Extracted records:
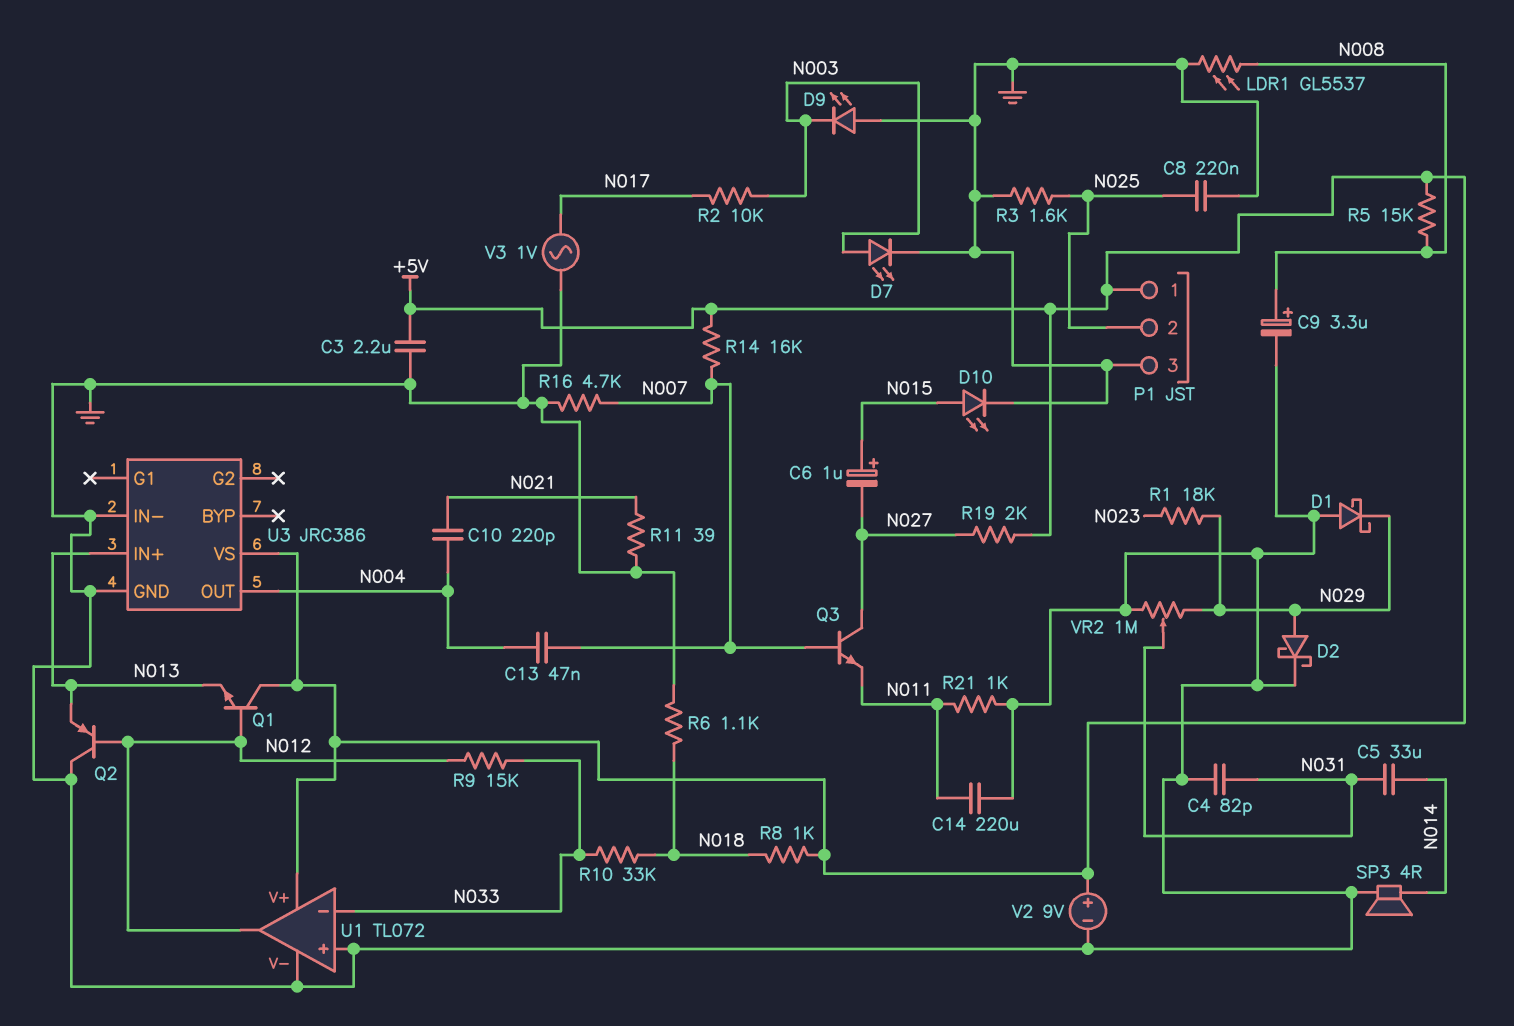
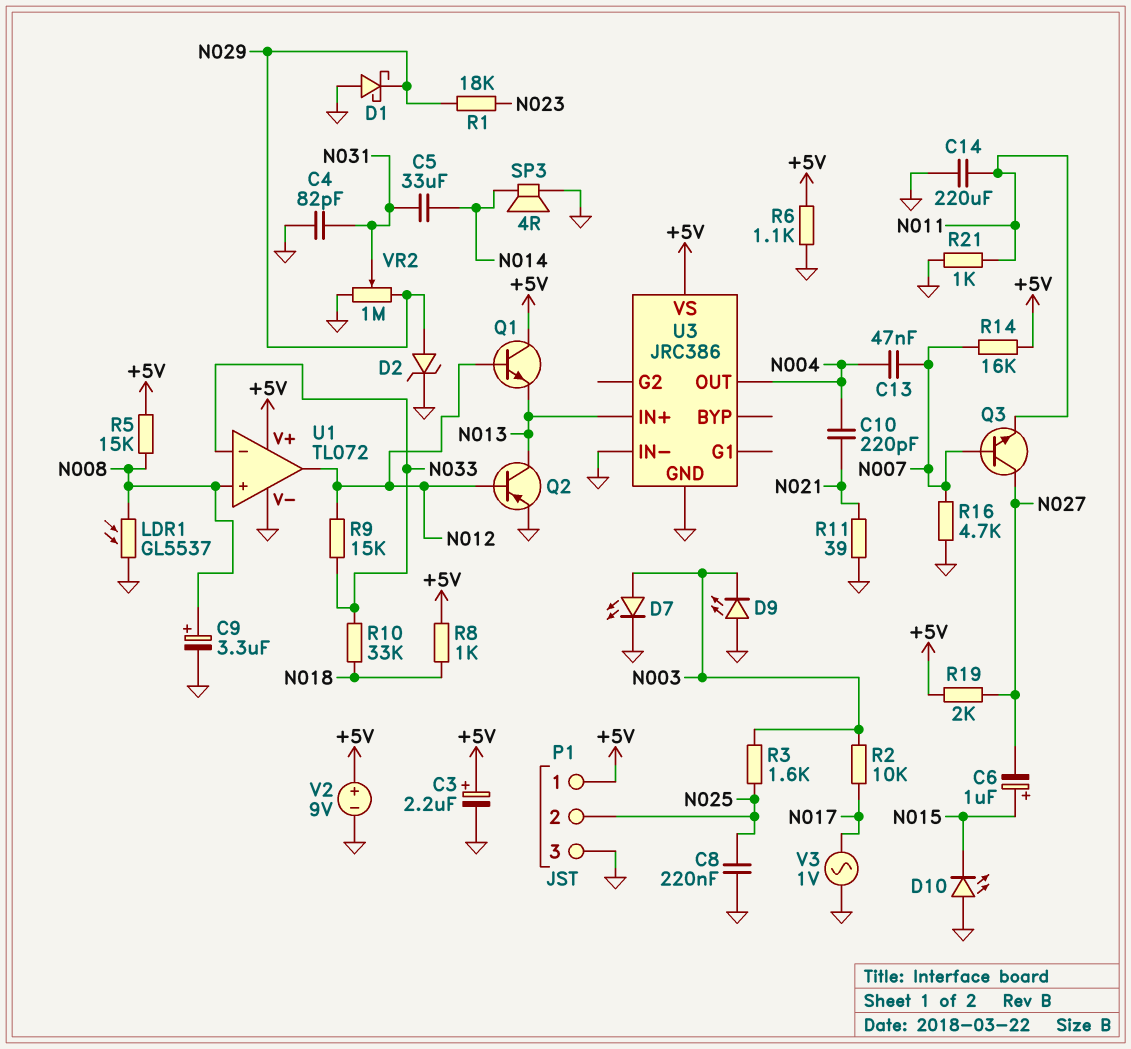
C3: 2.2uF (+5V, GND) -> 2.2uF (plus +5V, minus GND)
D2: schottky (A N029, K GND) -> zener (A N029, K GND)
D10: LED (A N015, K GND) -> LED (A GND, K N015)
Q2: PNP (B N012, C GND, E N013) -> PNP (B N012, C N013, E GND)
R3: 1.6k (GND, N025) -> 1.6k (N003, N025)
R6: 1.1k (GND, N018) -> 1.1k (+5V, GND)
U1 pin in+: GND -> N008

=== Exercise details ===
The expected output is the run of lines from the one holding "R3: 1.6k (GND, N025) -> 1.6k (N003, N025)" to the last line of the entries above, each reproduced character for character.

=== Output of the task ===
R3: 1.6k (GND, N025) -> 1.6k (N003, N025)
R6: 1.1k (GND, N018) -> 1.1k (+5V, GND)
U1 pin in+: GND -> N008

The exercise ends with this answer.